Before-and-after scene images
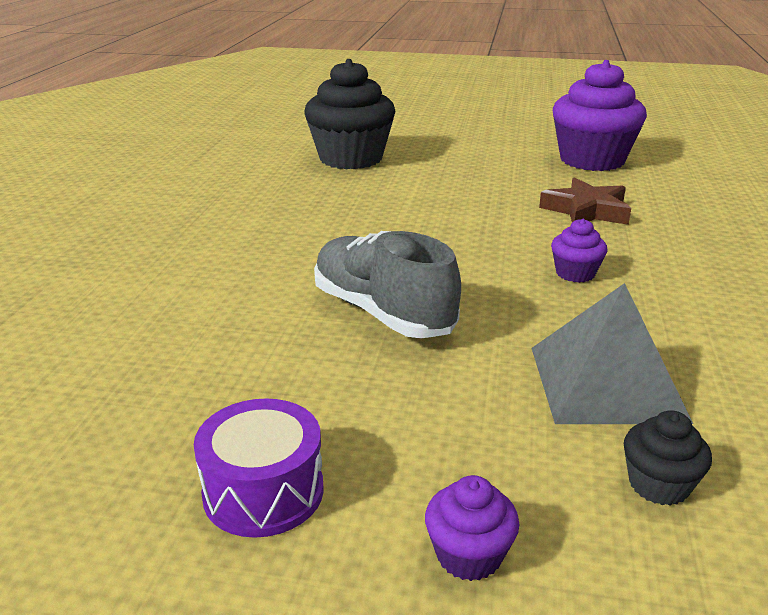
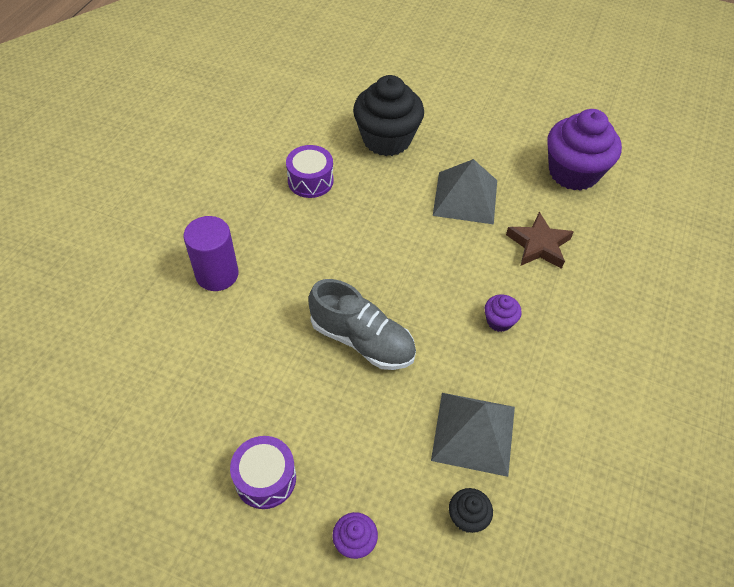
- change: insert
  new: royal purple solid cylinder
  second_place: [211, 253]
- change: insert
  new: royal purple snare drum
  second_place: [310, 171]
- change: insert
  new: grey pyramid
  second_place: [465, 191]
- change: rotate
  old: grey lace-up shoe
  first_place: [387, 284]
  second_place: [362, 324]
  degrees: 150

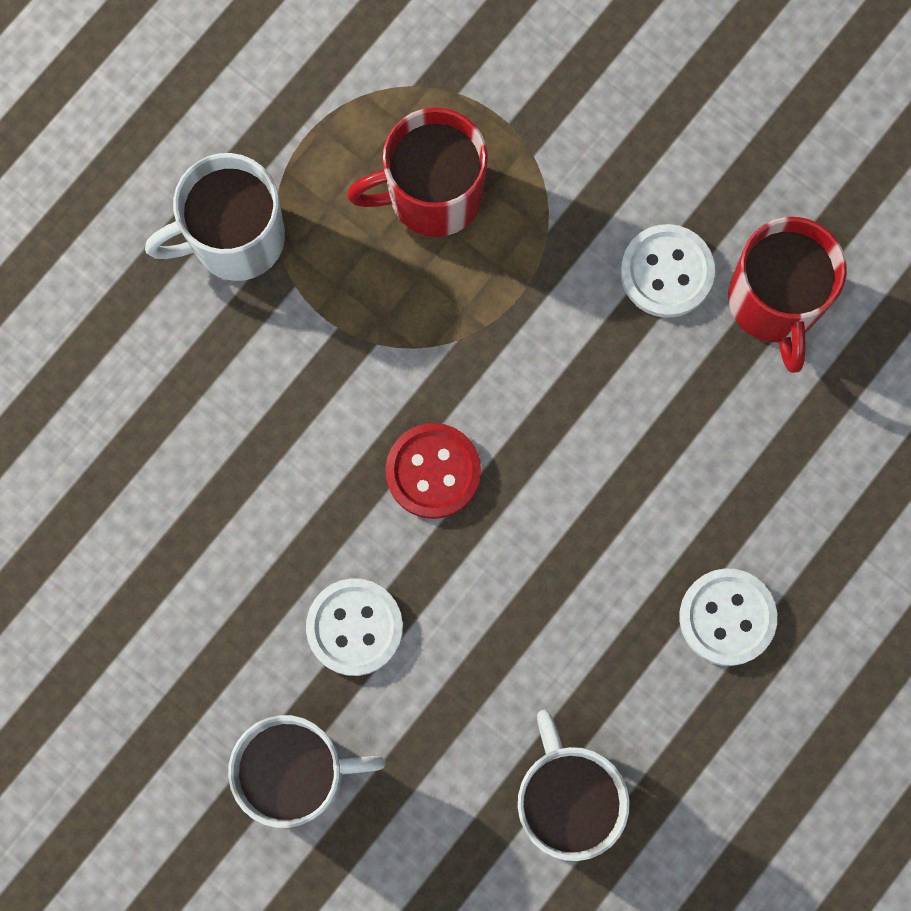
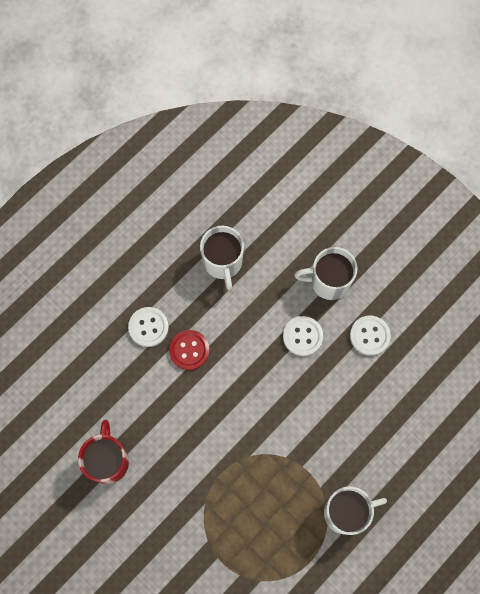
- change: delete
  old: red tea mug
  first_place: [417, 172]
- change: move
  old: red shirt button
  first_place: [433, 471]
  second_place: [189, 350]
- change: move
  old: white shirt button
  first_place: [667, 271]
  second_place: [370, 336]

■ **What you are asked to do**
Only lines containing the string "royal" belong in the answer; find them in the data above and copy them.

■ **Exercise solution**
  new: royal purple solid cylinder
  new: royal purple snare drum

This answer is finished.